• _SUPPLIED MATERIAL_:

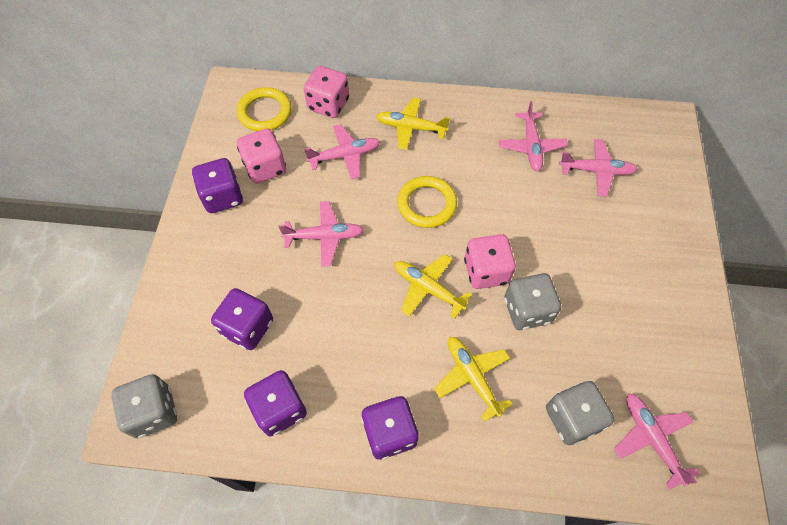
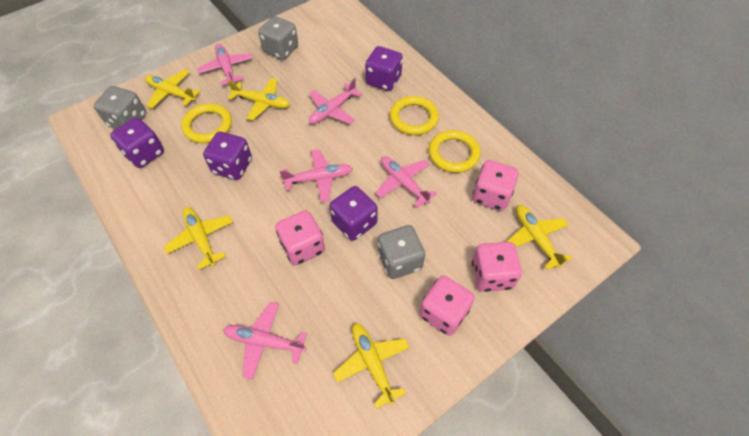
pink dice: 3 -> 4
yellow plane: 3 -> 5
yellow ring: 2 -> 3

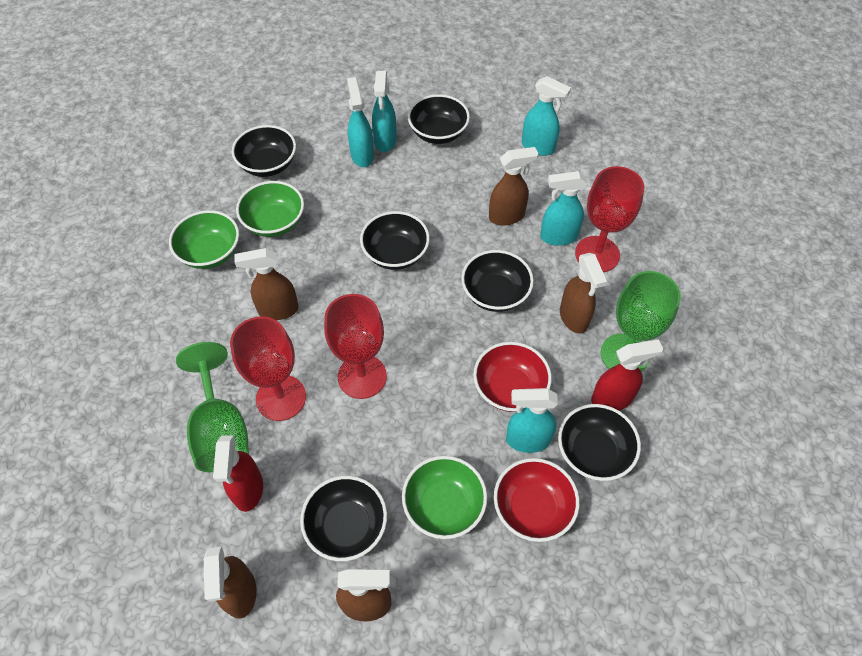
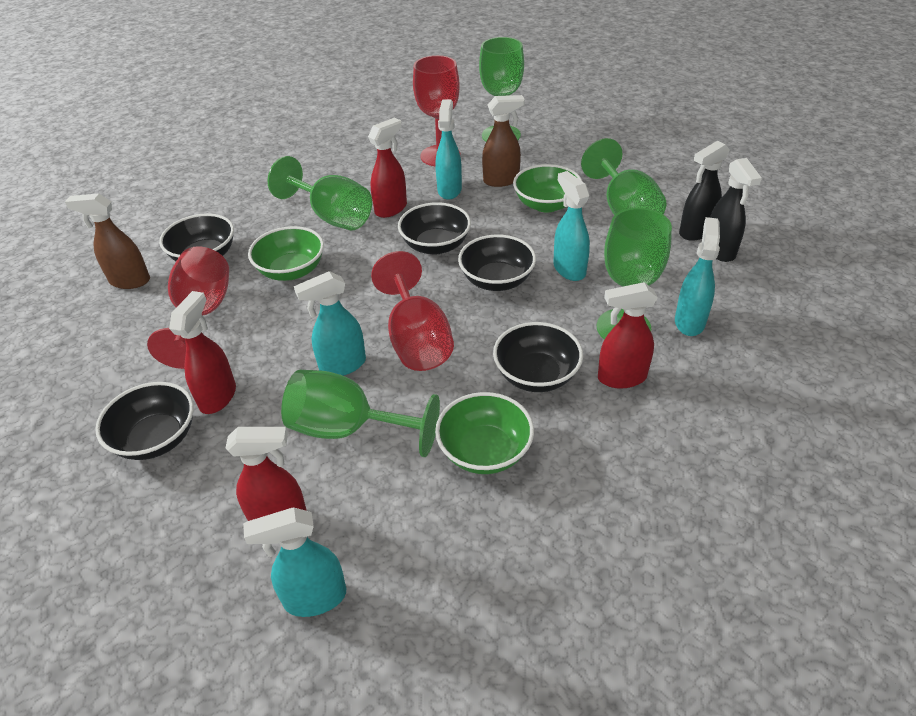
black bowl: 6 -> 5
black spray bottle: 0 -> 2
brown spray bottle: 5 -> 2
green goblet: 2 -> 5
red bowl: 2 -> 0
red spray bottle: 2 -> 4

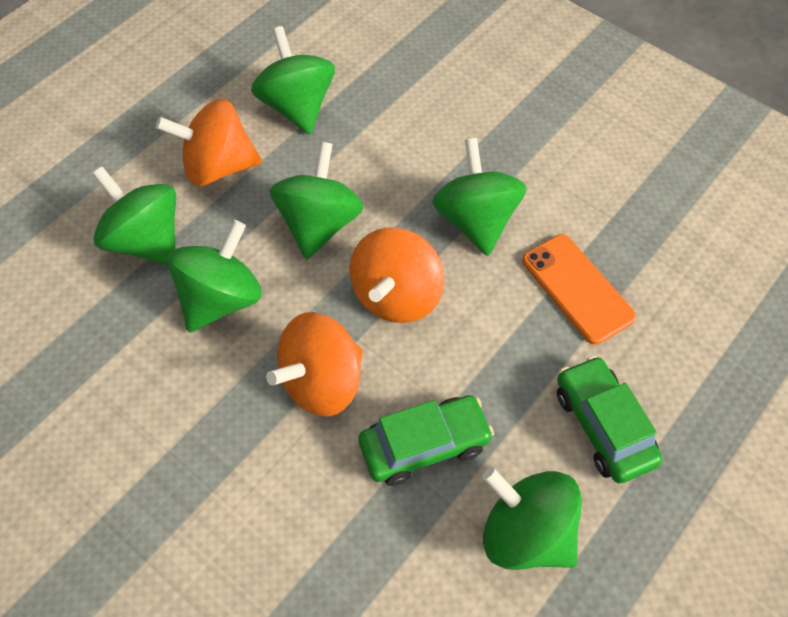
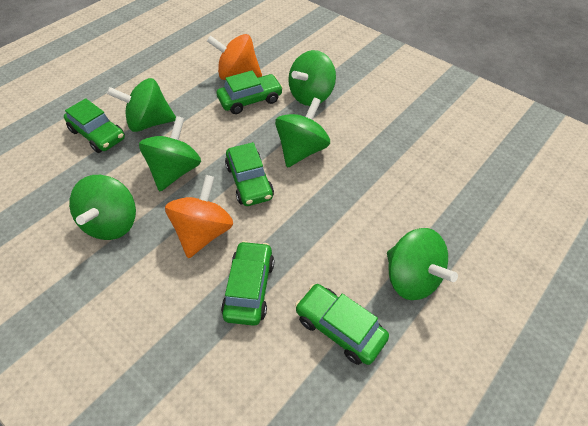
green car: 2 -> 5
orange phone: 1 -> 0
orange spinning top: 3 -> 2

• _TASK DIRECTIONS_: Write out the data in full and exactly as given, though without the images.

• _SOLUTION_:
pink dice: 3 -> 4
yellow plane: 3 -> 5
yellow ring: 2 -> 3

black bowl: 6 -> 5
black spray bottle: 0 -> 2
brown spray bottle: 5 -> 2
green goblet: 2 -> 5
red bowl: 2 -> 0
red spray bottle: 2 -> 4

green car: 2 -> 5
orange phone: 1 -> 0
orange spinning top: 3 -> 2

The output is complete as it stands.